_EXERCISE_. From the entries below, return only the lines starting at the one that contains "D6: diode 1N4148" and ending at the one that contains "V1: AC 6V (AC2, GND) -> AC 6V (AC1, AC2)", exactly as they stand.

_SUPPLIED DATA_.
──────────

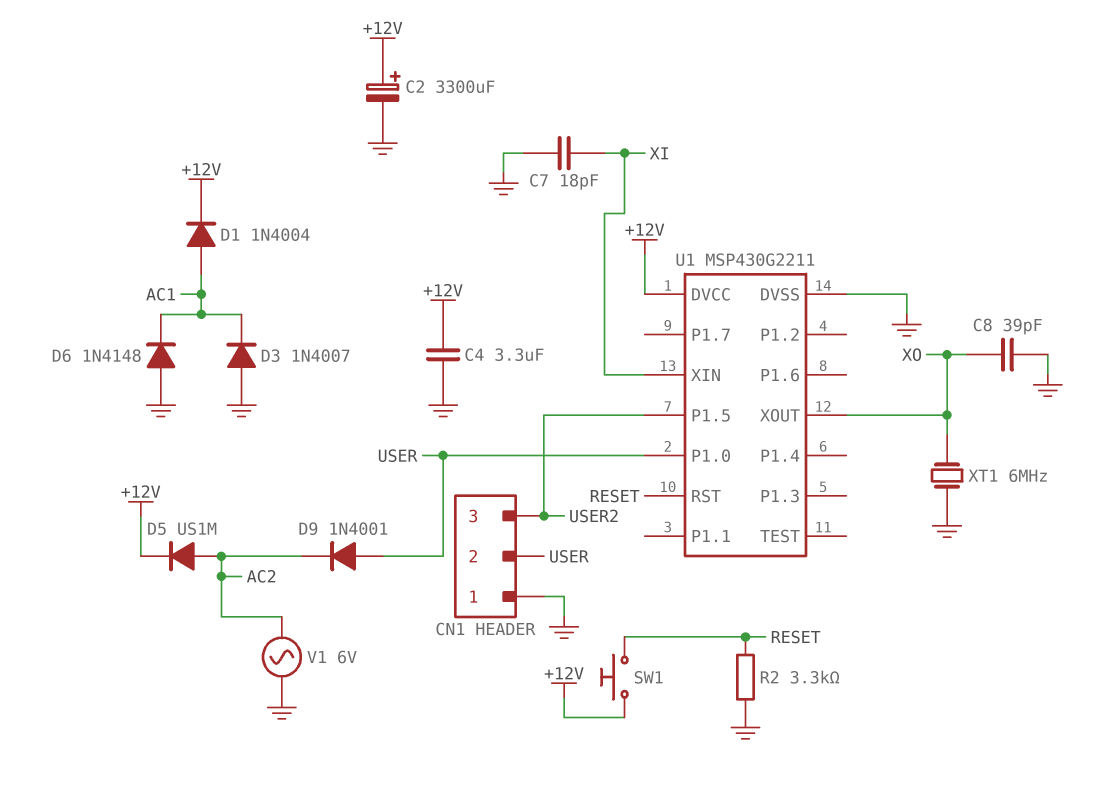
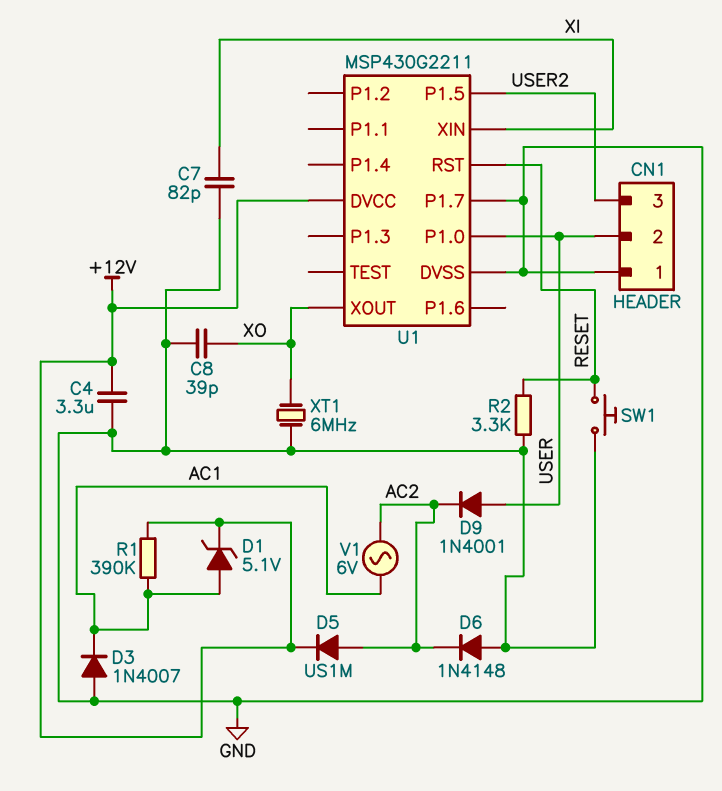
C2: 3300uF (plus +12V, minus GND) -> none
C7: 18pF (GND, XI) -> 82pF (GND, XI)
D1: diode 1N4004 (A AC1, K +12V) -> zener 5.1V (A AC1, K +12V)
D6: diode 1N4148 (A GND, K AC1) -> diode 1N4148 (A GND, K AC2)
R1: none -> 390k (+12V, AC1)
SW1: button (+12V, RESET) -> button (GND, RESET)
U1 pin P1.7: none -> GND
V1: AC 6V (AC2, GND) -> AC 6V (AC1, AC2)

──────────

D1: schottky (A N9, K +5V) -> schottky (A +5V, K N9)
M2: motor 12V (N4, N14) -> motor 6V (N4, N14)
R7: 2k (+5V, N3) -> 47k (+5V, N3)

──────────

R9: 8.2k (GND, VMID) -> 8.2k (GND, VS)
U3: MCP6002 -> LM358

──────────

_EXERCISE SOLUTION_.
D6: diode 1N4148 (A GND, K AC1) -> diode 1N4148 (A GND, K AC2)
R1: none -> 390k (+12V, AC1)
SW1: button (+12V, RESET) -> button (GND, RESET)
U1 pin P1.7: none -> GND
V1: AC 6V (AC2, GND) -> AC 6V (AC1, AC2)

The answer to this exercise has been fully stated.